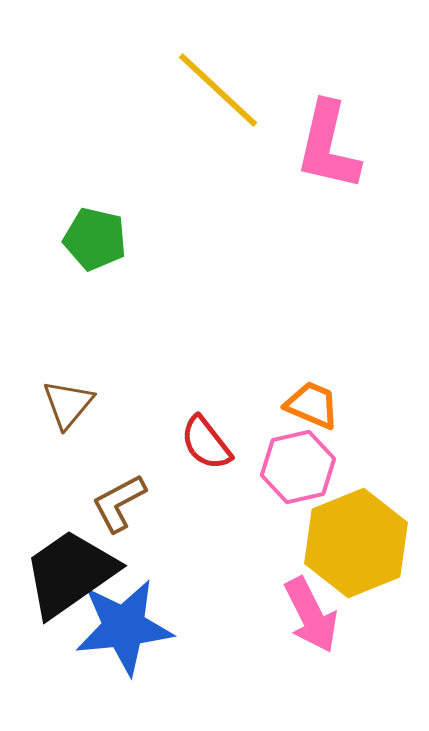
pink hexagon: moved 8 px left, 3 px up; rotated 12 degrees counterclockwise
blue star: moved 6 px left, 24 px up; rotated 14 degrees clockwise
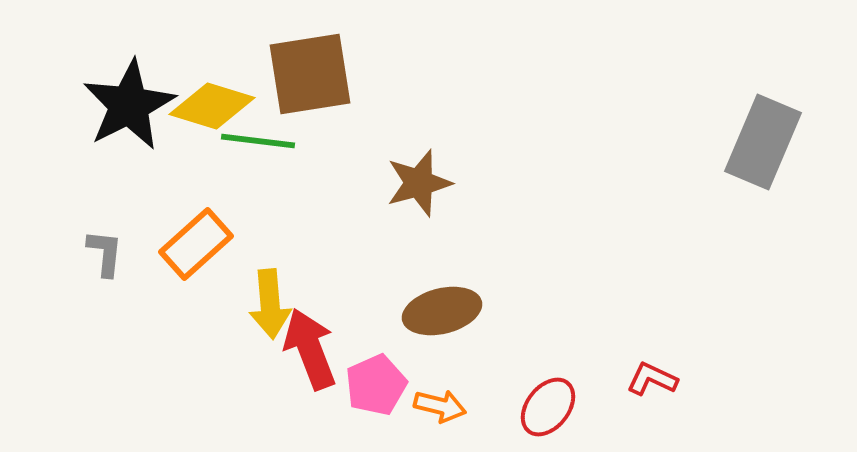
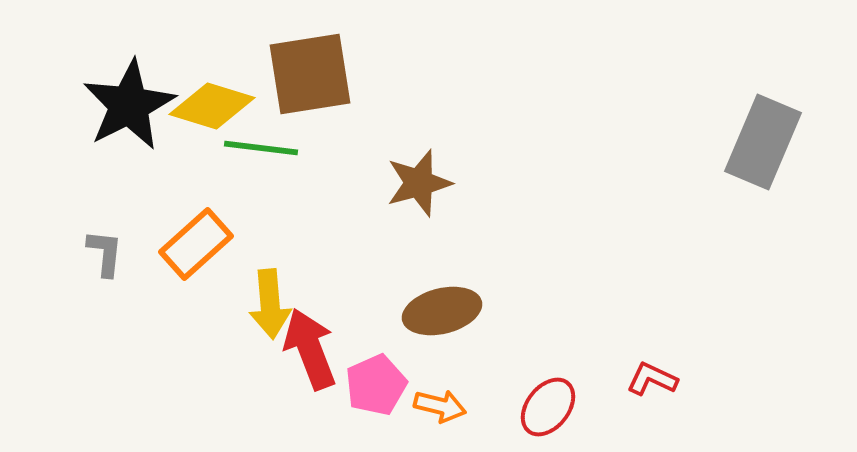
green line: moved 3 px right, 7 px down
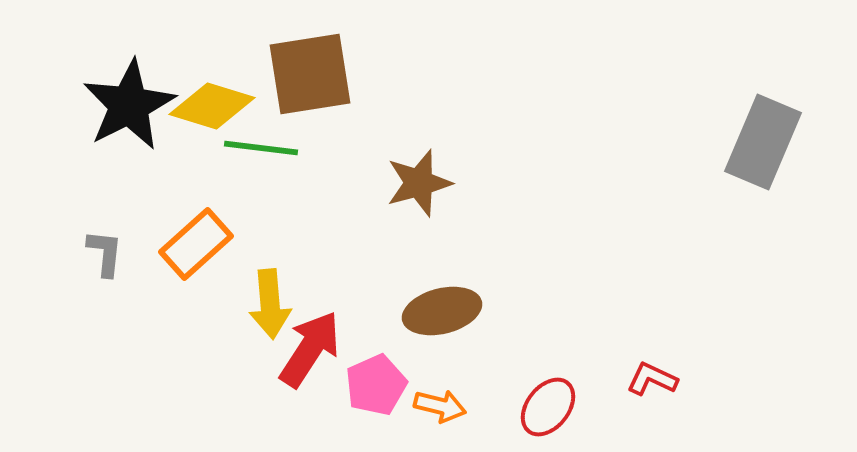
red arrow: rotated 54 degrees clockwise
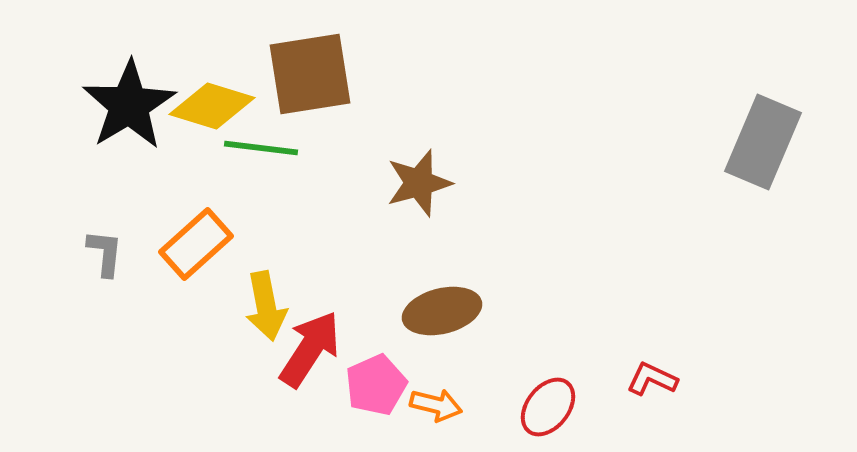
black star: rotated 4 degrees counterclockwise
yellow arrow: moved 4 px left, 2 px down; rotated 6 degrees counterclockwise
orange arrow: moved 4 px left, 1 px up
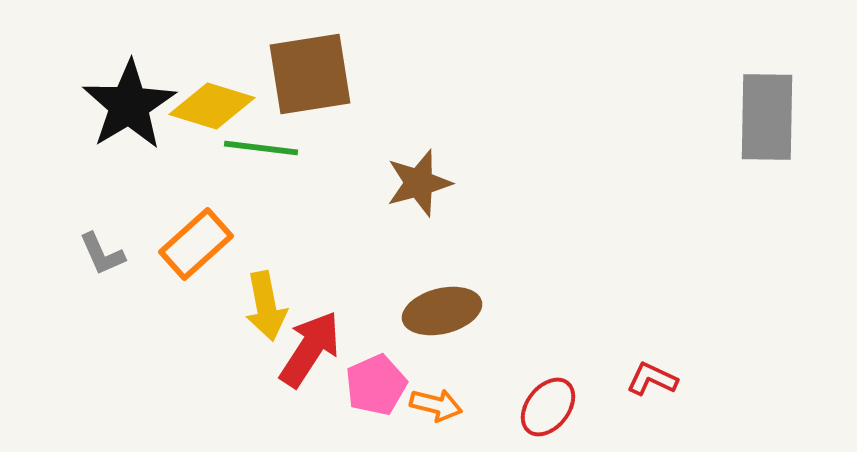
gray rectangle: moved 4 px right, 25 px up; rotated 22 degrees counterclockwise
gray L-shape: moved 3 px left, 1 px down; rotated 150 degrees clockwise
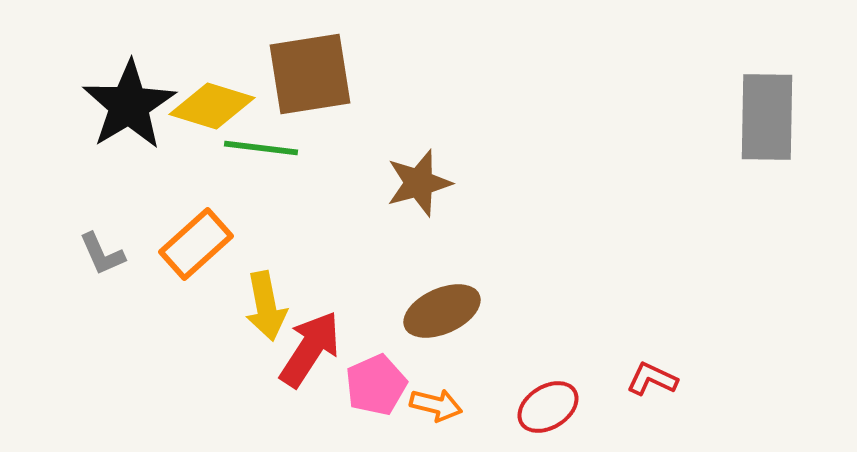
brown ellipse: rotated 10 degrees counterclockwise
red ellipse: rotated 20 degrees clockwise
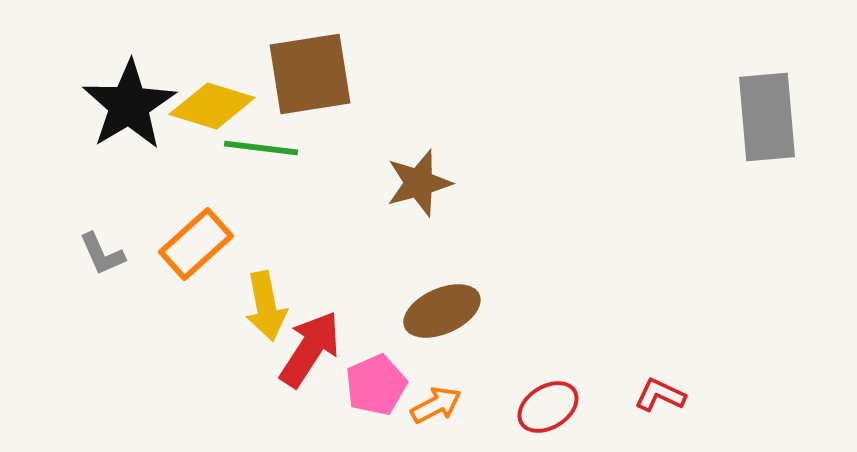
gray rectangle: rotated 6 degrees counterclockwise
red L-shape: moved 8 px right, 16 px down
orange arrow: rotated 42 degrees counterclockwise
---
Exercise directions >> Please quote the listing above word for word, from the line containing "gray rectangle: rotated" through the final line of the listing, including both.

Full response >>
gray rectangle: rotated 6 degrees counterclockwise
red L-shape: moved 8 px right, 16 px down
orange arrow: rotated 42 degrees counterclockwise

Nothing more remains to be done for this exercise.